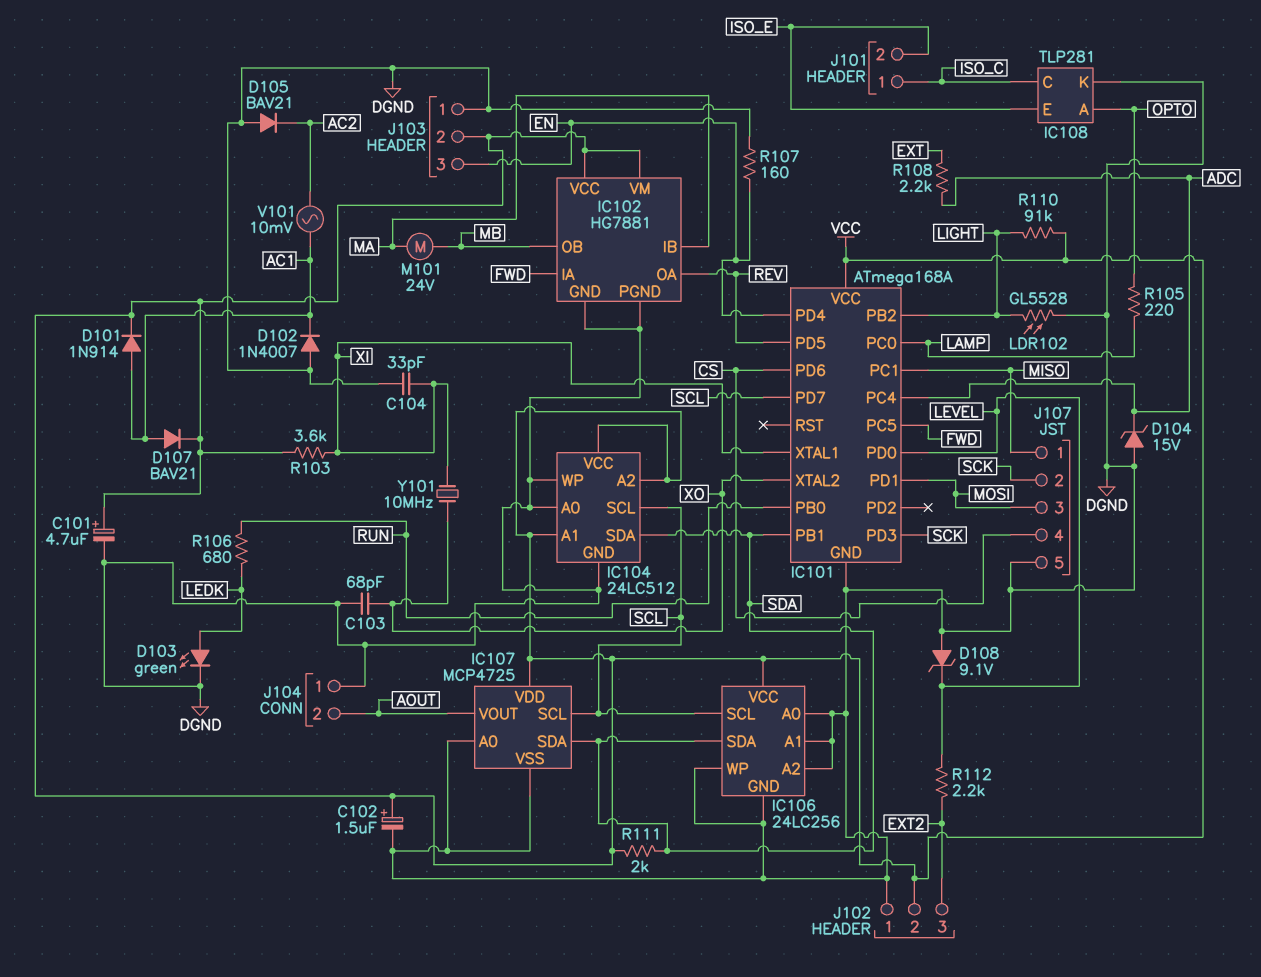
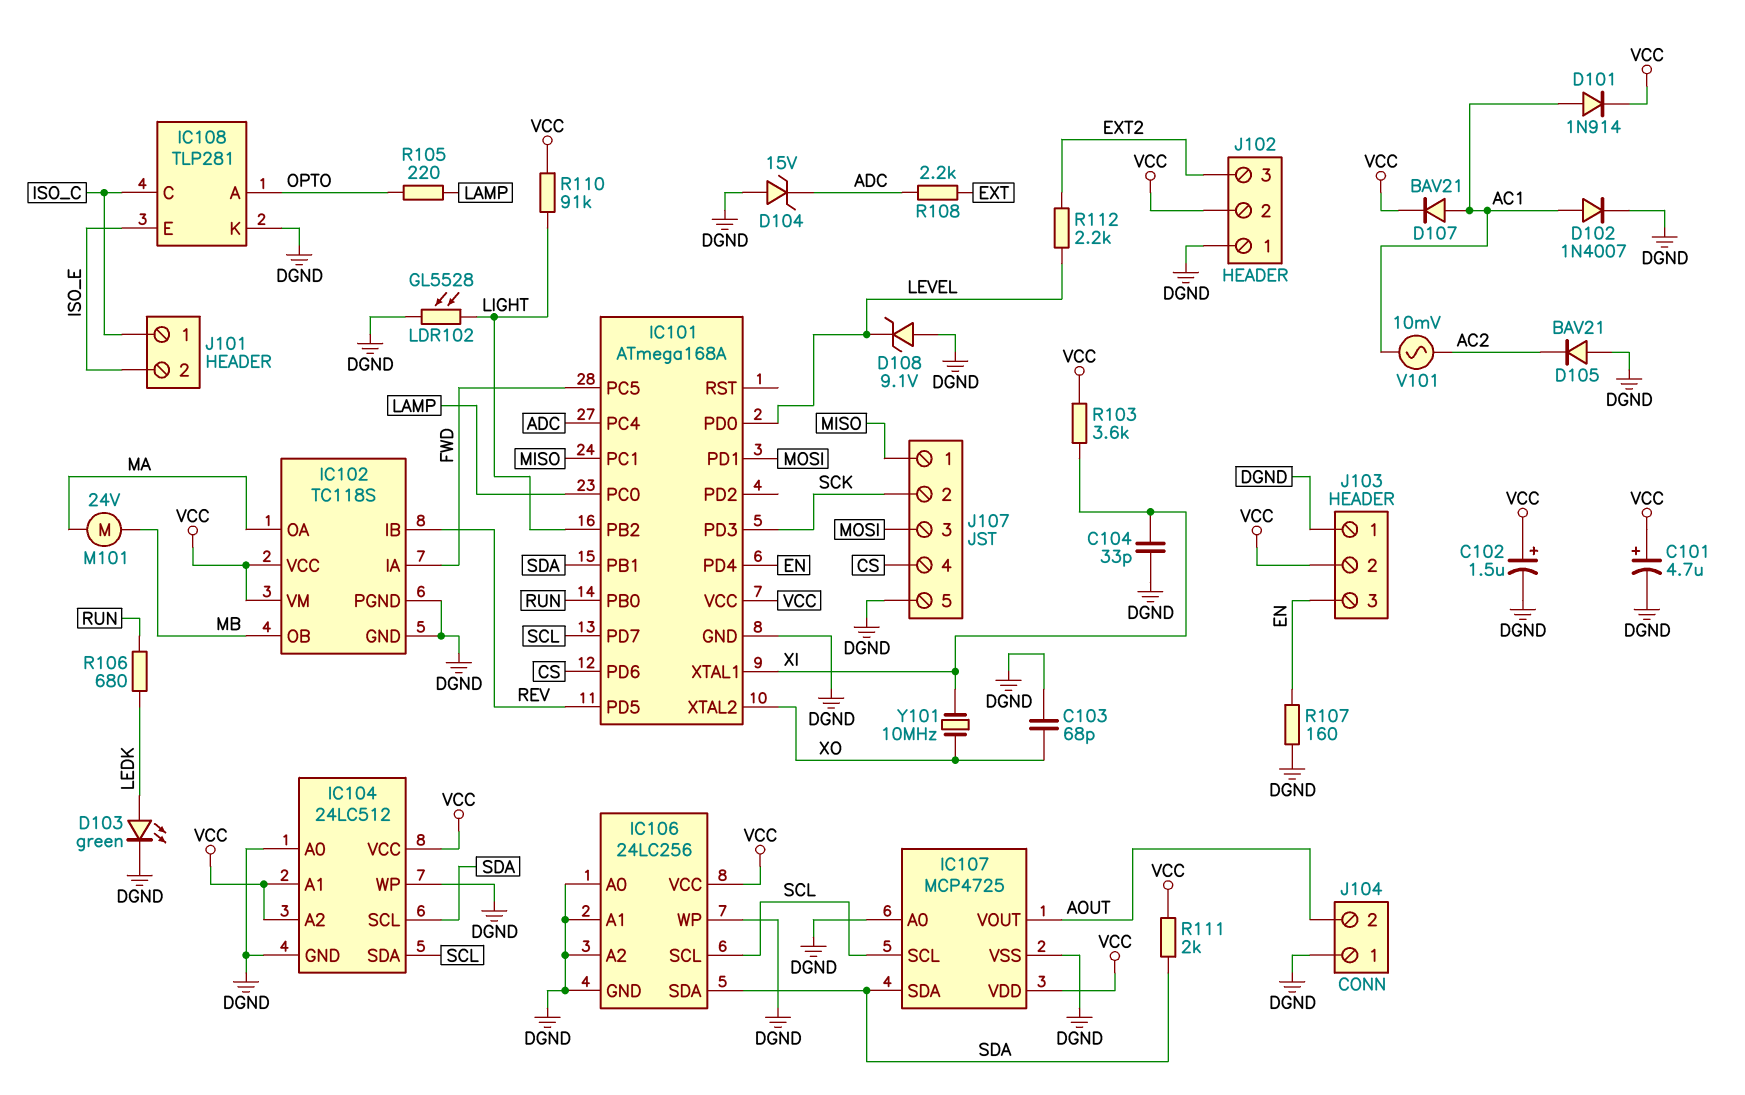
D102: diode 1N4007 (A DGND, K AC1) -> diode 1N4007 (A AC1, K DGND)
IC102: HG7881 -> TC118S
IC102 pin IB: MA -> REV
IC102 pin OA: REV -> MA
IC104 pin SCL: SCL -> SDA
IC104 pin SDA: SDA -> SCL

------------

▶ **Task to complete**:
Everything in the listing above is to be given again exactly, apart from the pictures.

▶ **The completed task**:
D102: diode 1N4007 (A DGND, K AC1) -> diode 1N4007 (A AC1, K DGND)
IC102: HG7881 -> TC118S
IC102 pin IB: MA -> REV
IC102 pin OA: REV -> MA
IC104 pin SCL: SCL -> SDA
IC104 pin SDA: SDA -> SCL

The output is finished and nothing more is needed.